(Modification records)
┌────────
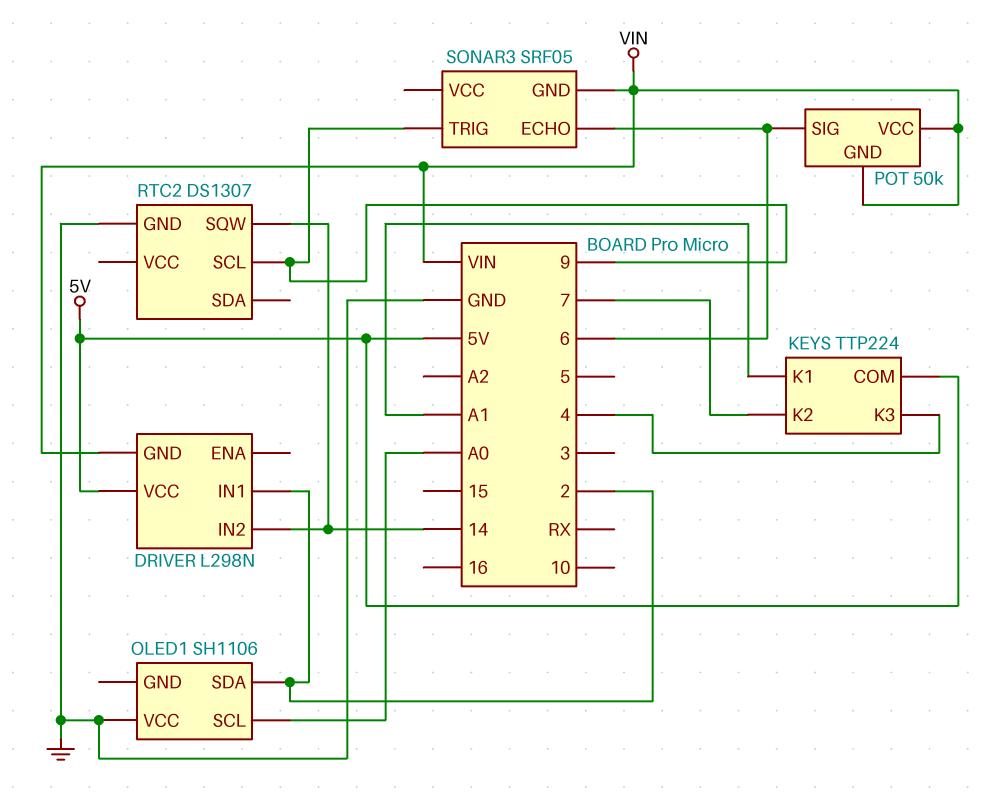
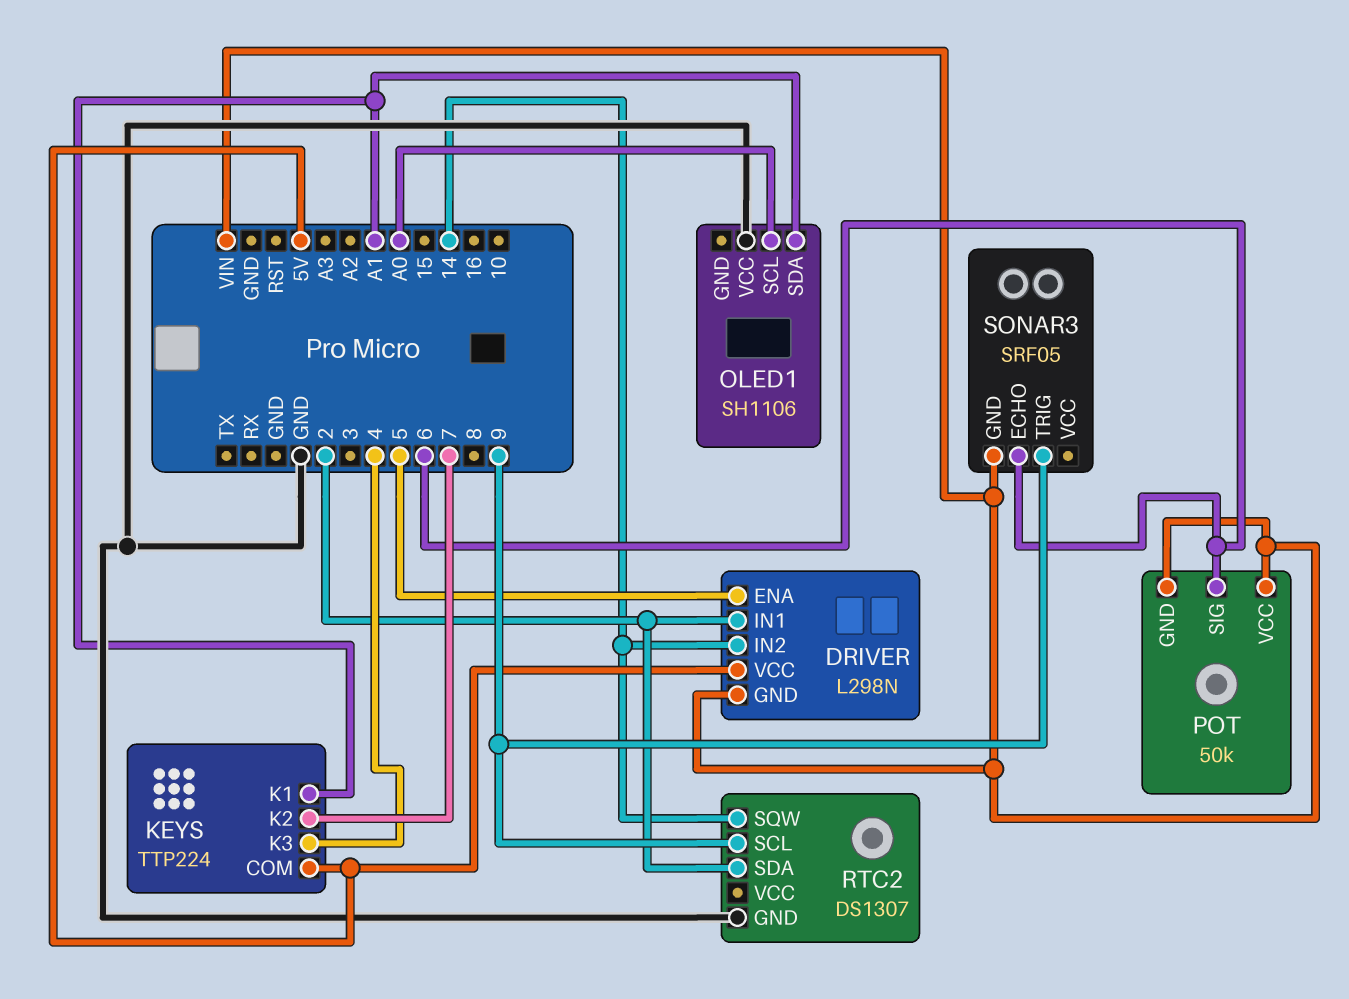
DRIVER pin ENA: none -> 5
OLED1 pin SDA: 2 -> A1
RTC2 pin SDA: none -> 2

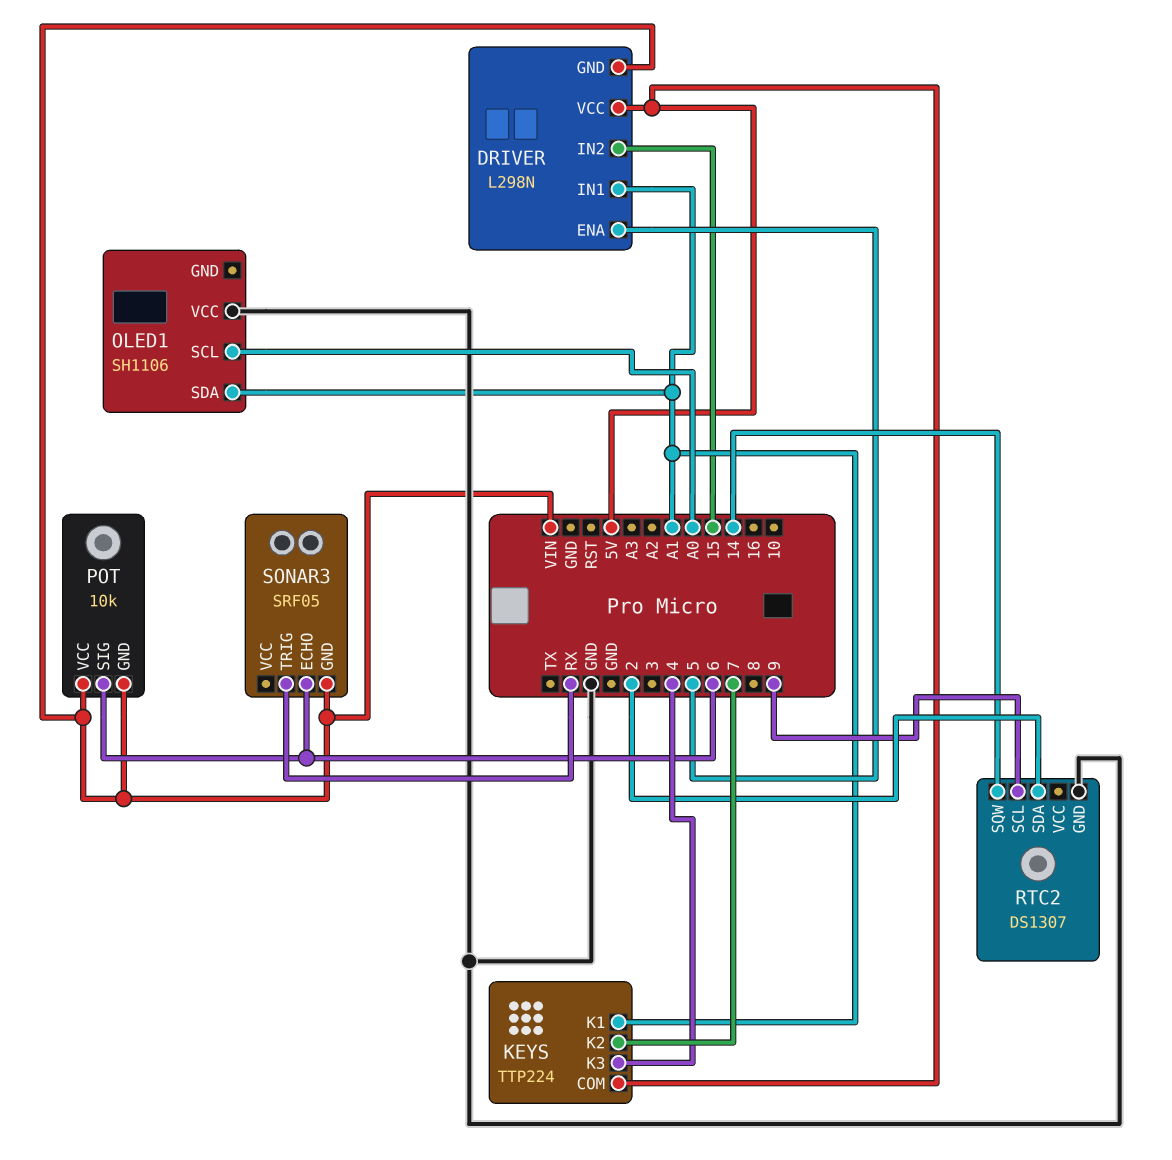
DRIVER pin IN1: 2 -> A1
DRIVER pin IN2: 14 -> 15
POT: 50k -> 10k
SONAR3 pin TRIG: 9 -> RX

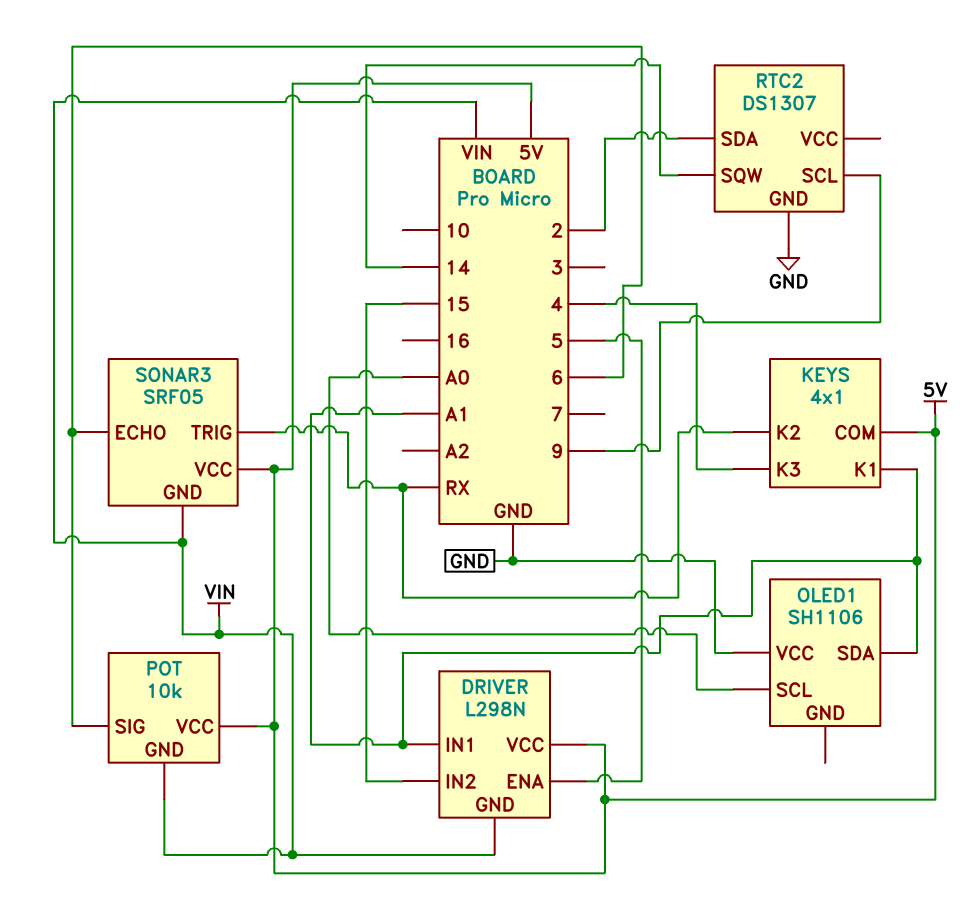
KEYS: TTP224 -> 4x1
KEYS pin K2: 7 -> RX
POT pin VCC: VIN -> 5V
SONAR3 pin VCC: none -> 5V

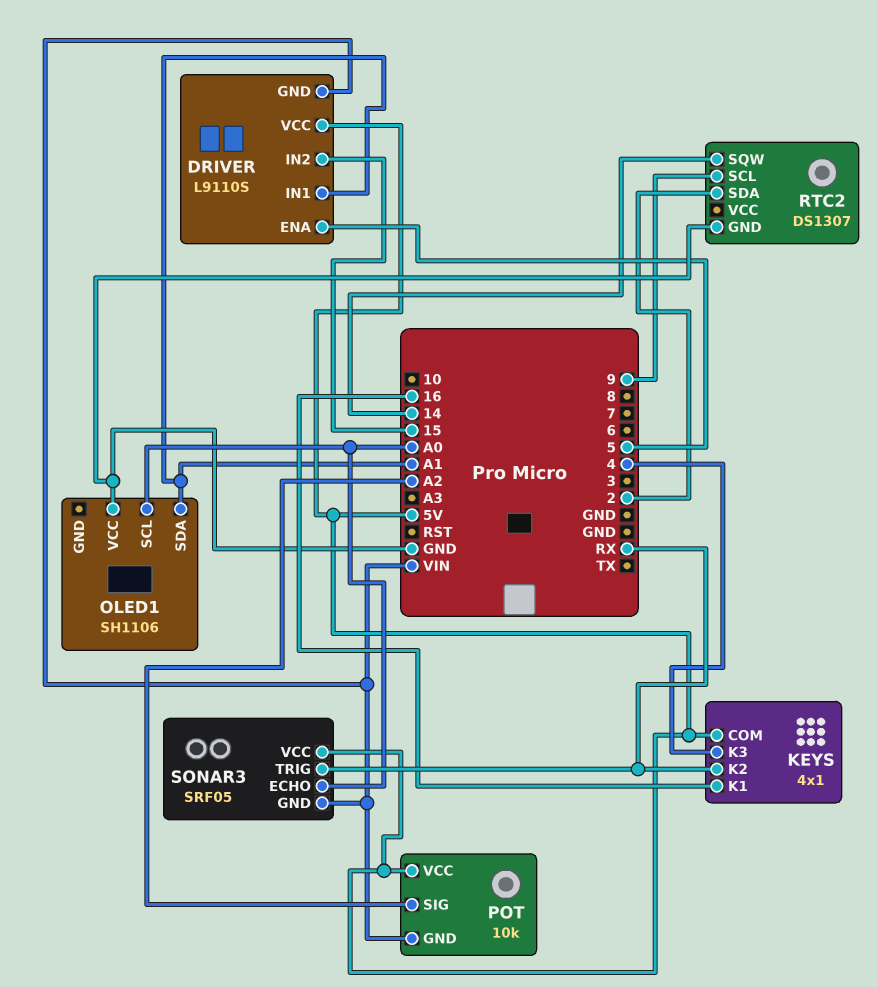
DRIVER: L298N -> L9110S
KEYS pin K1: A1 -> 16
POT pin SIG: 6 -> A2
SONAR3 pin ECHO: 6 -> A0

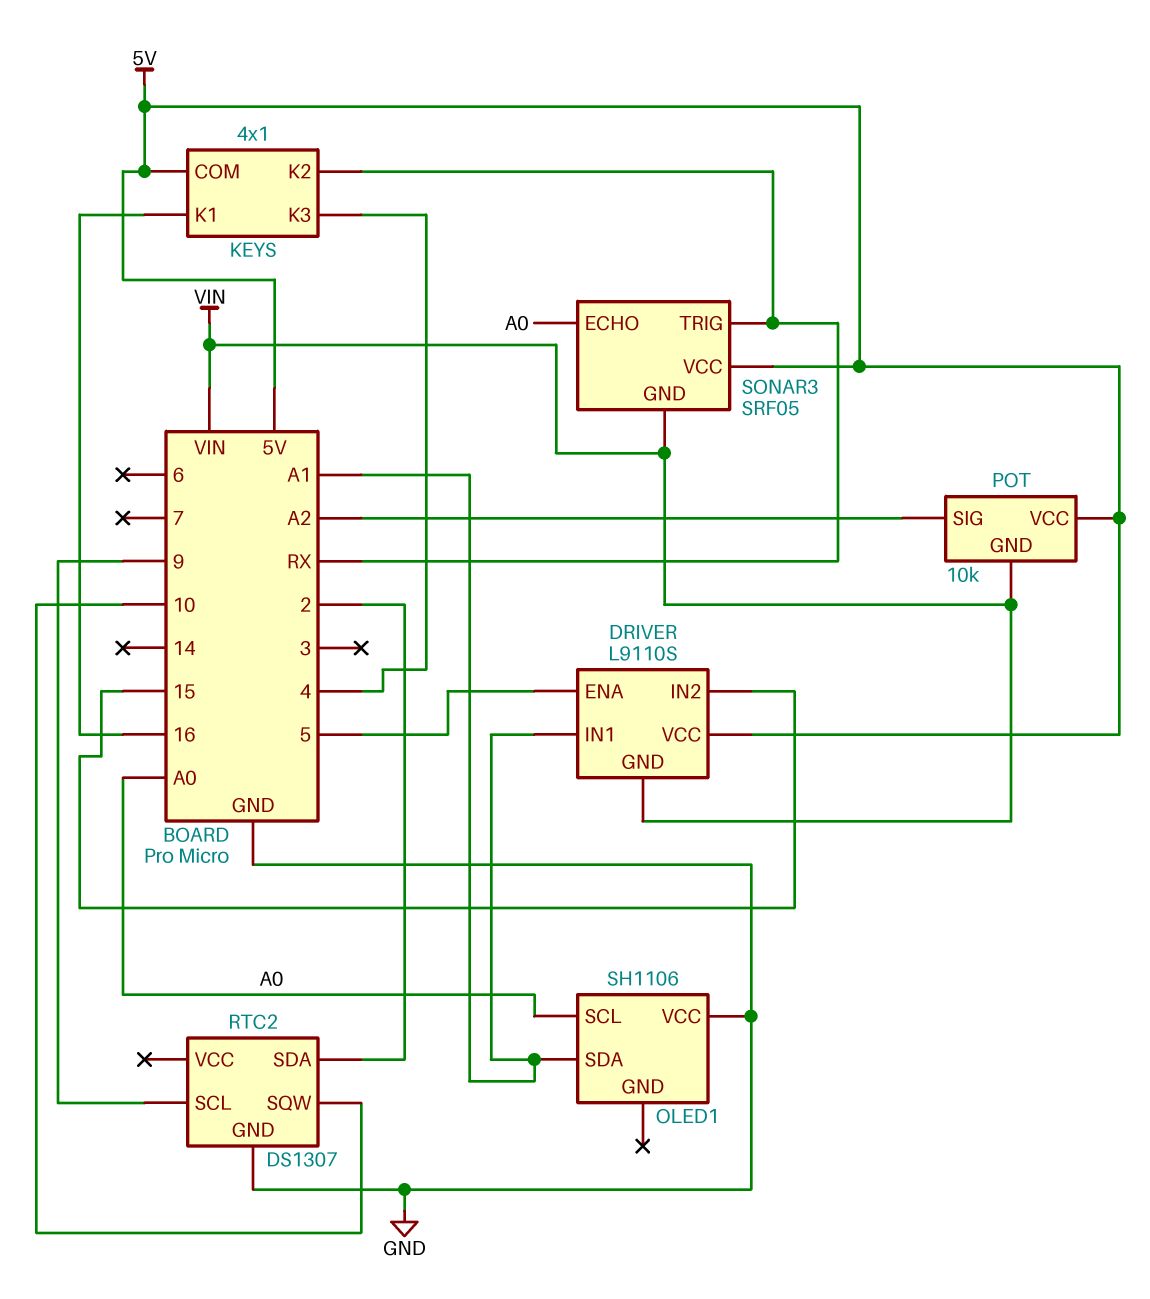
RTC2 pin SQW: 14 -> 10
└────────
Task goal
When you reach the line with "SONAR3 pin VCC: none -> 5V" in the entries above, start copying, and go on word for word to the last line; skip any picture.

Your response
SONAR3 pin VCC: none -> 5V

DRIVER: L298N -> L9110S
KEYS pin K1: A1 -> 16
POT pin SIG: 6 -> A2
SONAR3 pin ECHO: 6 -> A0

RTC2 pin SQW: 14 -> 10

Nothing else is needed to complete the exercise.